▼▼▼
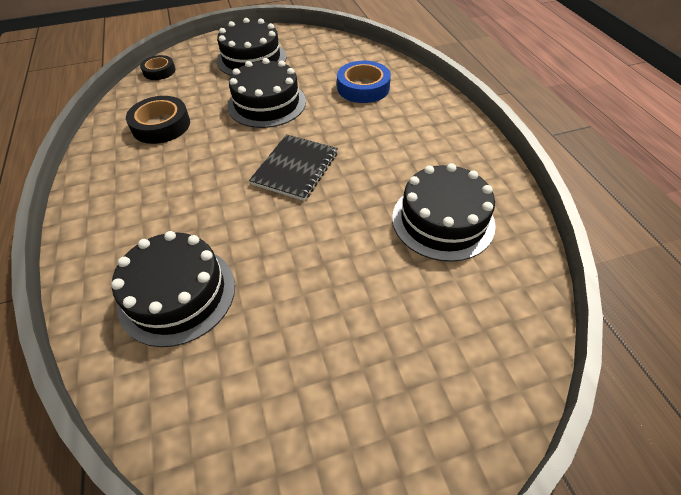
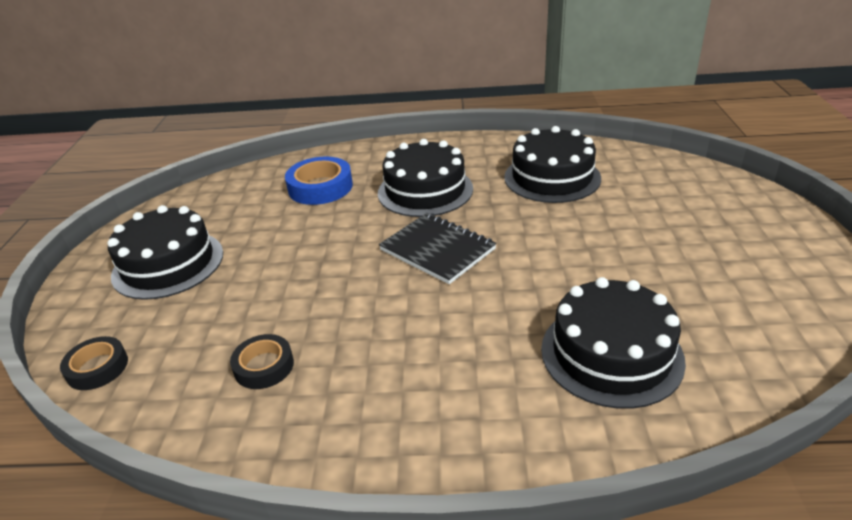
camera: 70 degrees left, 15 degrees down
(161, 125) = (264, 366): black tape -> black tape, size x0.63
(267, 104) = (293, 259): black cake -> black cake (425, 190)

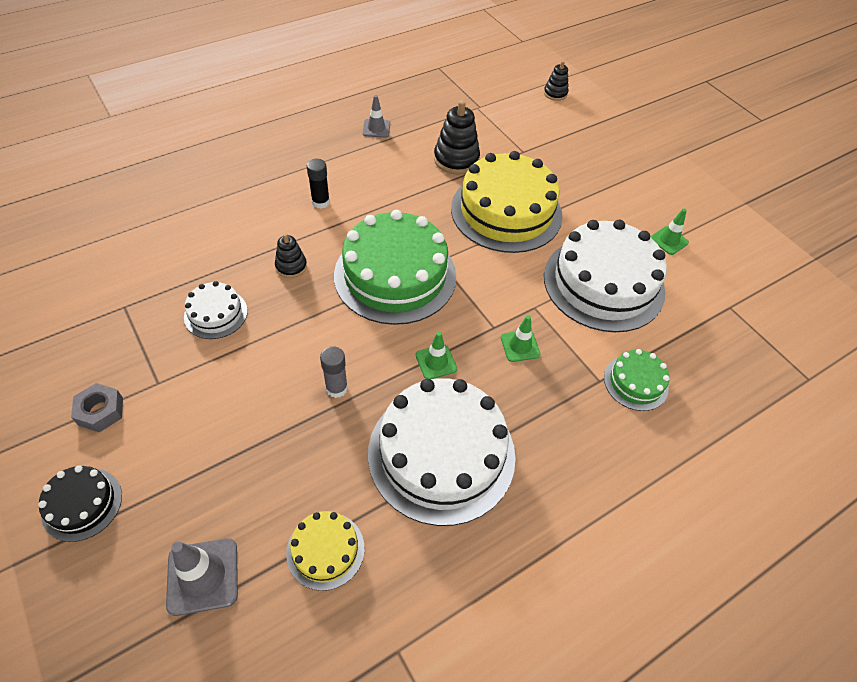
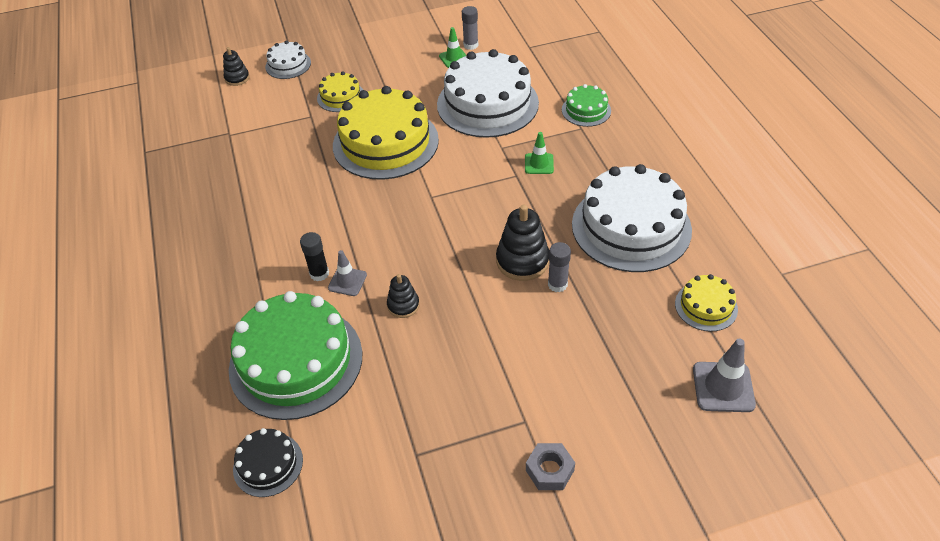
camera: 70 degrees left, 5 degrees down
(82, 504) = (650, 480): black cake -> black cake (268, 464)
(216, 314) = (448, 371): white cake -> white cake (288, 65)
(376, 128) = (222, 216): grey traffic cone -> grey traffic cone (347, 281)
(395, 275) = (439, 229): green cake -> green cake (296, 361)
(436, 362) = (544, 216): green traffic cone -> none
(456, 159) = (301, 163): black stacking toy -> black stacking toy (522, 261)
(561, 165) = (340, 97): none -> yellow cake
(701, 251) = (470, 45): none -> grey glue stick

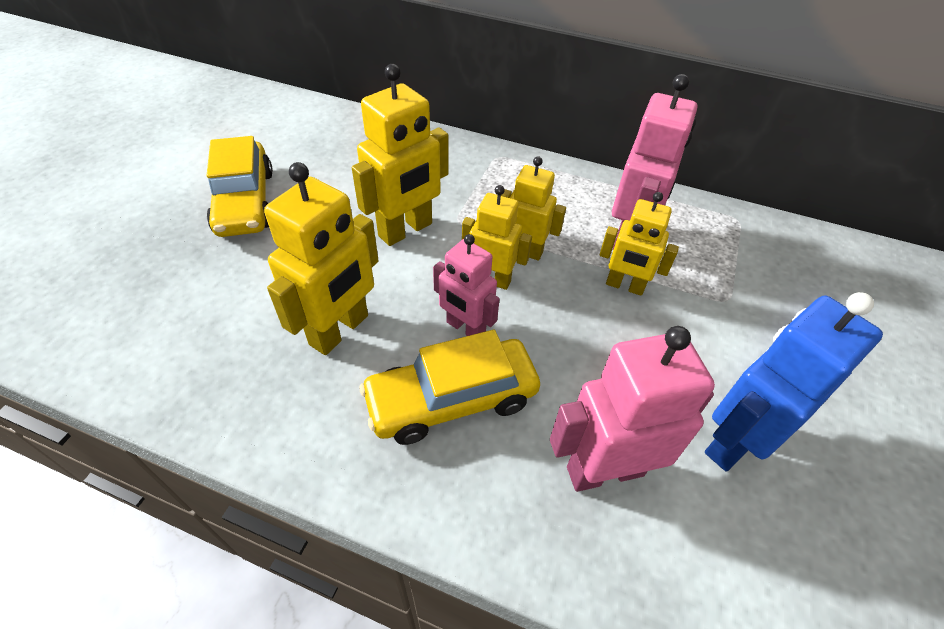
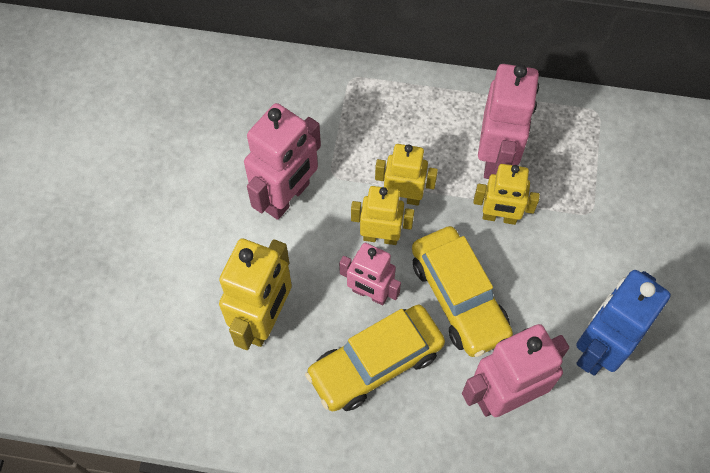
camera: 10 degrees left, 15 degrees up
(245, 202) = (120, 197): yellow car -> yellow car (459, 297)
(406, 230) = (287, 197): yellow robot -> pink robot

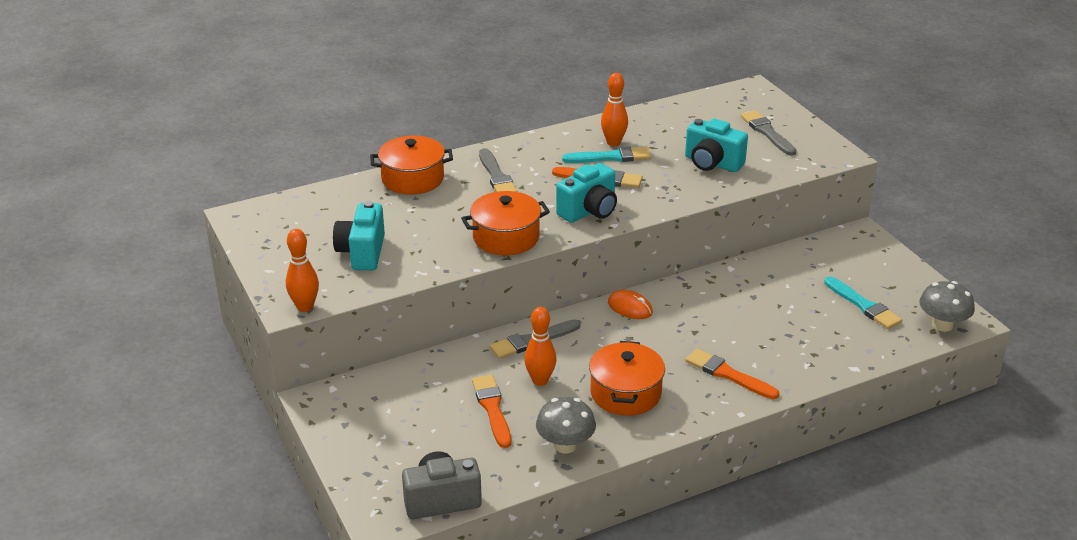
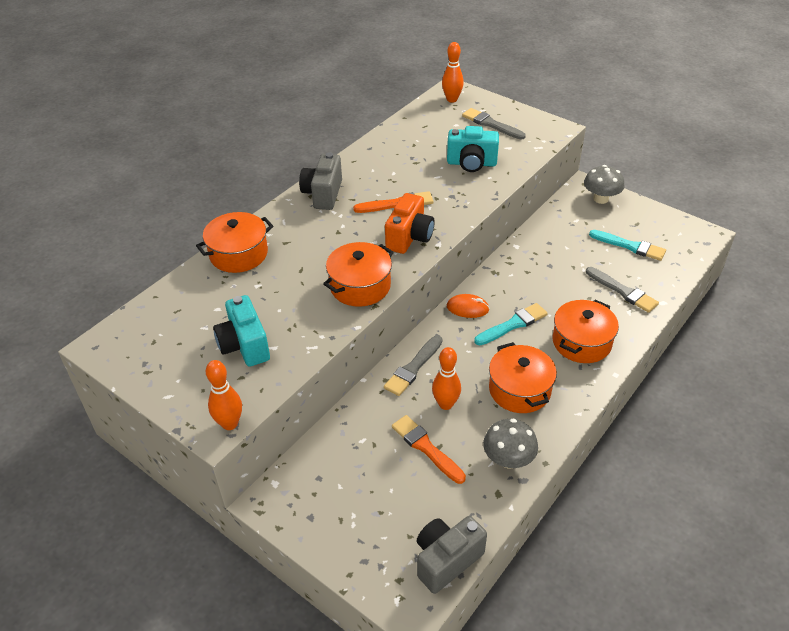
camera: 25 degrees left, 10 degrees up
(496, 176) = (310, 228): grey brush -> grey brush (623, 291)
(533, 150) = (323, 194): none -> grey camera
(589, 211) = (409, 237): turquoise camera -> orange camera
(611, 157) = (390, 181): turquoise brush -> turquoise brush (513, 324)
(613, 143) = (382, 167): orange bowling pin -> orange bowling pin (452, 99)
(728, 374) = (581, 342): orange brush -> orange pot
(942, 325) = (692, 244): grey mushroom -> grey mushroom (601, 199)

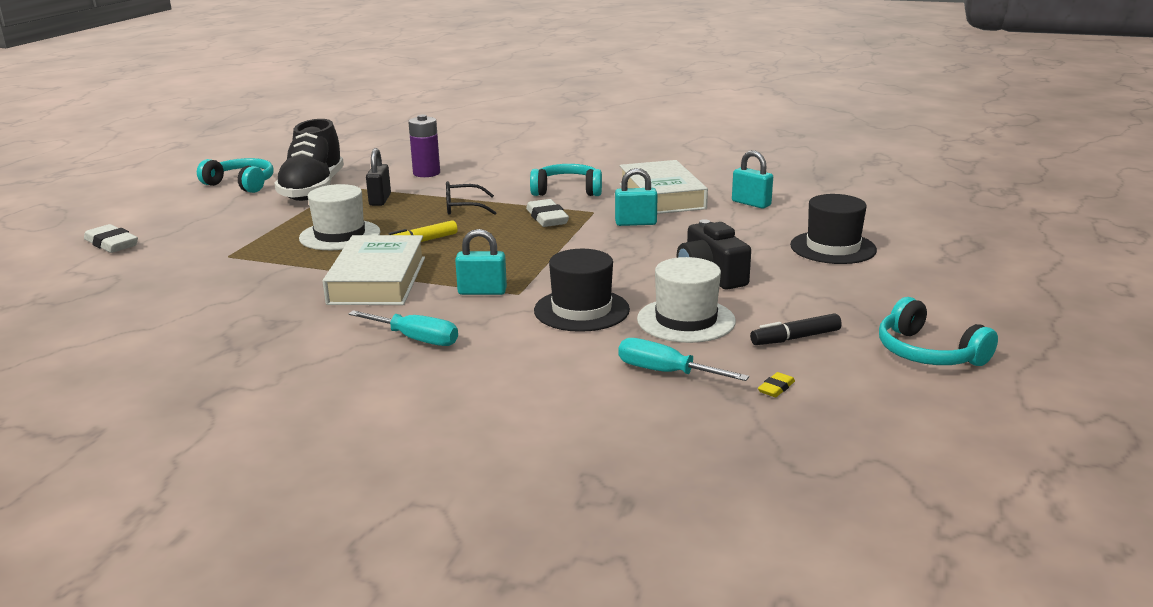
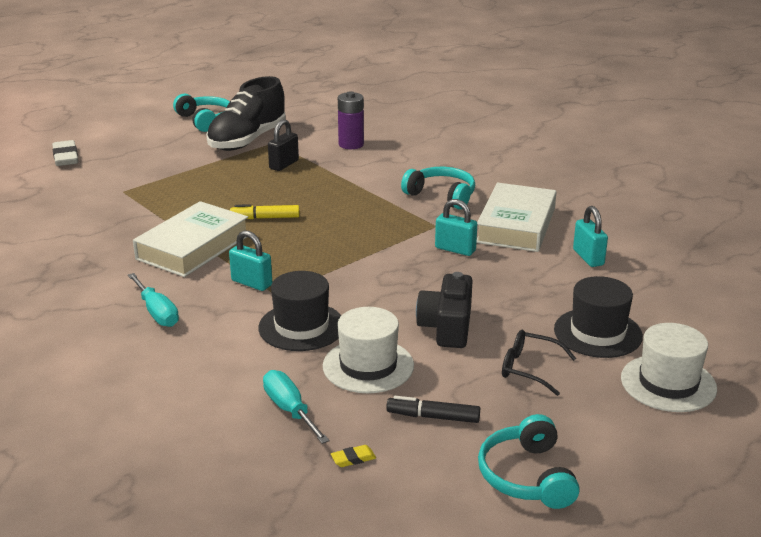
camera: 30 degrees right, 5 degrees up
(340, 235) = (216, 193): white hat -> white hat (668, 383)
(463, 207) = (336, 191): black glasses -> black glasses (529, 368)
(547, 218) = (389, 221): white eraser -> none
▲▲▲
● ASSIGNMENT: In the entries above, identify every line with the string "turquoise".

● WRITTEN ANSWER:
(589, 211) = (409, 237): turquoise camera -> orange camera
(611, 157) = (390, 181): turquoise brush -> turquoise brush (513, 324)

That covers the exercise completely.